• _What is needed_: Give again, exactly, every line of the entries below from the one that has "C108: 2.2nF (VB, VOL) -> 2.2nF (5V, VB)" to the last.

Structured diff data

'''

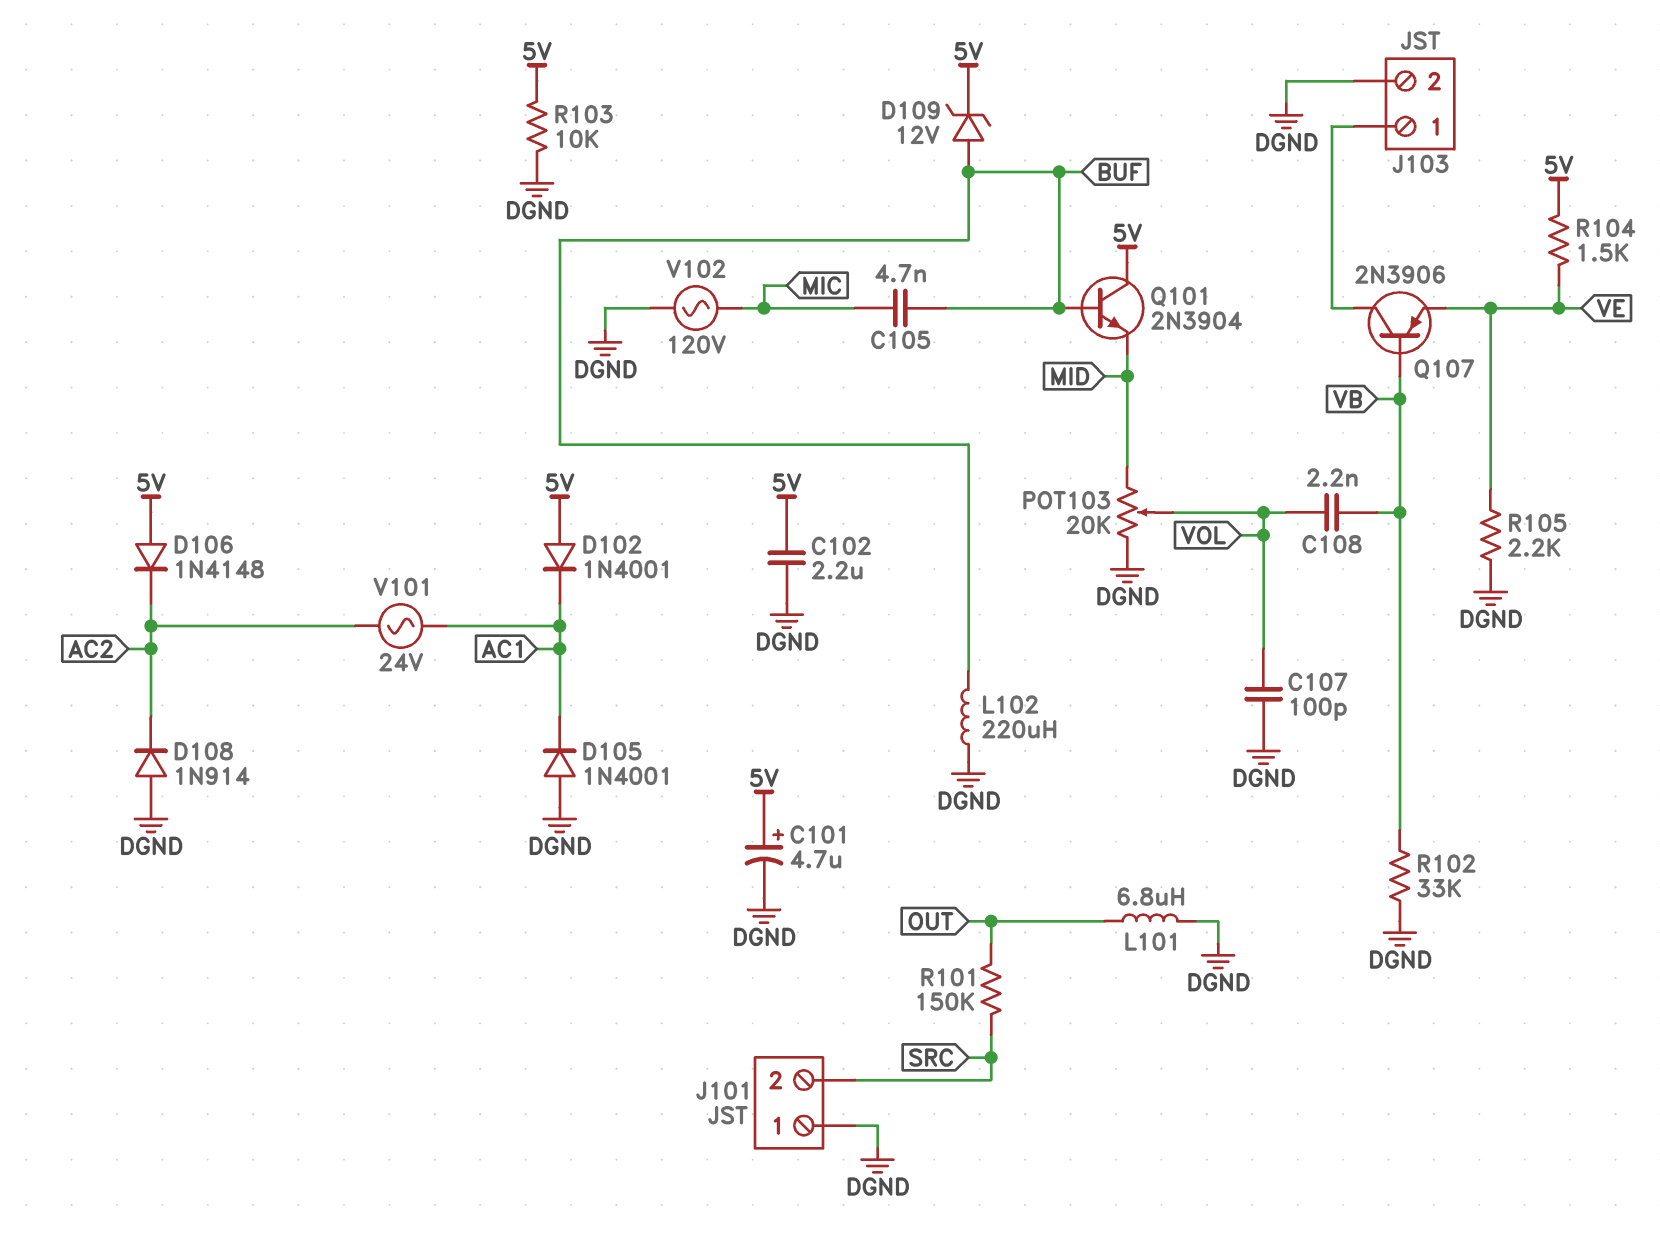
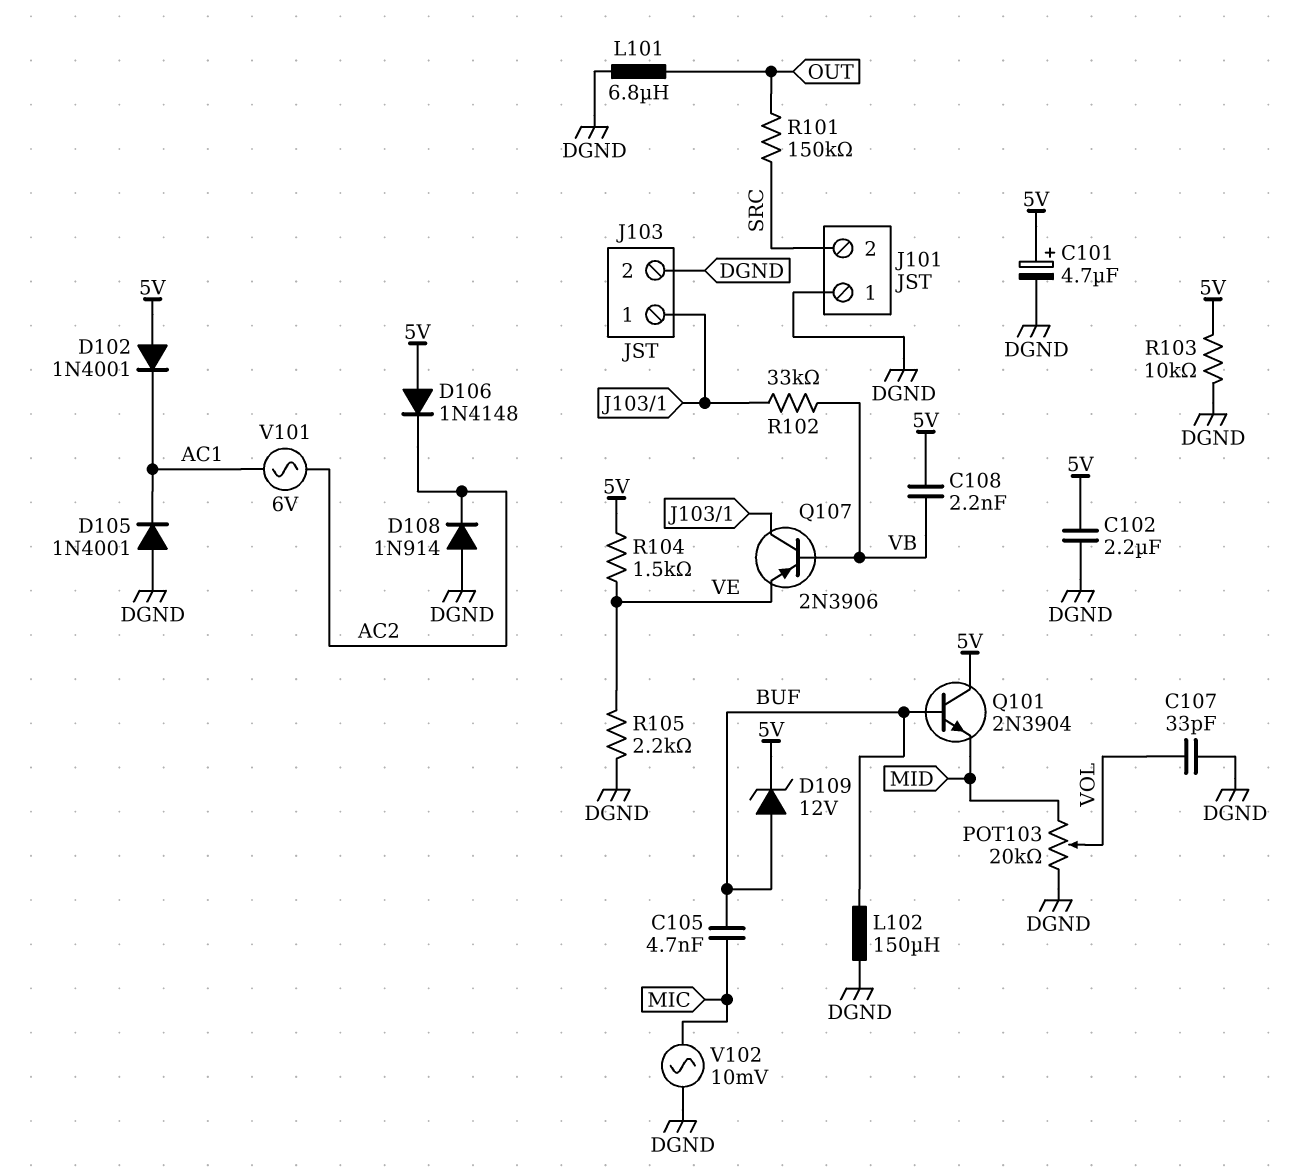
C107: 100pF (DGND, VOL) -> 33pF (DGND, VOL)
C108: 2.2nF (VB, VOL) -> 2.2nF (5V, VB)
L102: 220uH (BUF, DGND) -> 150uH (BUF, DGND)
R102: 33k (DGND, VB) -> 33k (J103/1, VB)
V101: AC 24V (AC1, AC2) -> AC 6V (AC1, AC2)
V102: AC 120V (DGND, MIC) -> AC 10mV (DGND, MIC)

'''

• _Result of this exercise_:
C108: 2.2nF (VB, VOL) -> 2.2nF (5V, VB)
L102: 220uH (BUF, DGND) -> 150uH (BUF, DGND)
R102: 33k (DGND, VB) -> 33k (J103/1, VB)
V101: AC 24V (AC1, AC2) -> AC 6V (AC1, AC2)
V102: AC 120V (DGND, MIC) -> AC 10mV (DGND, MIC)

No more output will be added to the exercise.